Required action:
Find every line below where the word "pink" occurs. Then say how many there are, giving only the number.

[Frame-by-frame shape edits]
-------------------------

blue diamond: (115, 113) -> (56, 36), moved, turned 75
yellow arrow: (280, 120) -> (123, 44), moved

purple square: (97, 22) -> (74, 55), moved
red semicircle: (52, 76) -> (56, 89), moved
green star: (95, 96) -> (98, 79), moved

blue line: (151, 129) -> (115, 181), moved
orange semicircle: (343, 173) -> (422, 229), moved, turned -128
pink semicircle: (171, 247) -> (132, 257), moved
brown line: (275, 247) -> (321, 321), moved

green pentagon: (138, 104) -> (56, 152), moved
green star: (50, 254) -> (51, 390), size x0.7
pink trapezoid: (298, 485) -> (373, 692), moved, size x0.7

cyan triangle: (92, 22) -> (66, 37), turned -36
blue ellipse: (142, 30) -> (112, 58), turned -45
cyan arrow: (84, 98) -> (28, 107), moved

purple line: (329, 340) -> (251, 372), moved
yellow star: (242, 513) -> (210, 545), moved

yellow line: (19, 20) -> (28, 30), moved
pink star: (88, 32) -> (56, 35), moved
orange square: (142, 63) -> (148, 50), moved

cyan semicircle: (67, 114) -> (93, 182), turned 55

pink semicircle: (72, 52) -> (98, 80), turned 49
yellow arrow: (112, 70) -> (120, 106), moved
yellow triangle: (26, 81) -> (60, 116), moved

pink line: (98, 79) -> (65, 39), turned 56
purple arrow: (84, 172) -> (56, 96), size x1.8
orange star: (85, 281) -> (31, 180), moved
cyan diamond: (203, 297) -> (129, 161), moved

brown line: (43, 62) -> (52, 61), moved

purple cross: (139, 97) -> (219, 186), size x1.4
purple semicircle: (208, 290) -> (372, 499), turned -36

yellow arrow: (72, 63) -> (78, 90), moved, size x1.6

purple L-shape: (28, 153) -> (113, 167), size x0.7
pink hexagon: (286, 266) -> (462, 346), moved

-------------------------

Result below:
6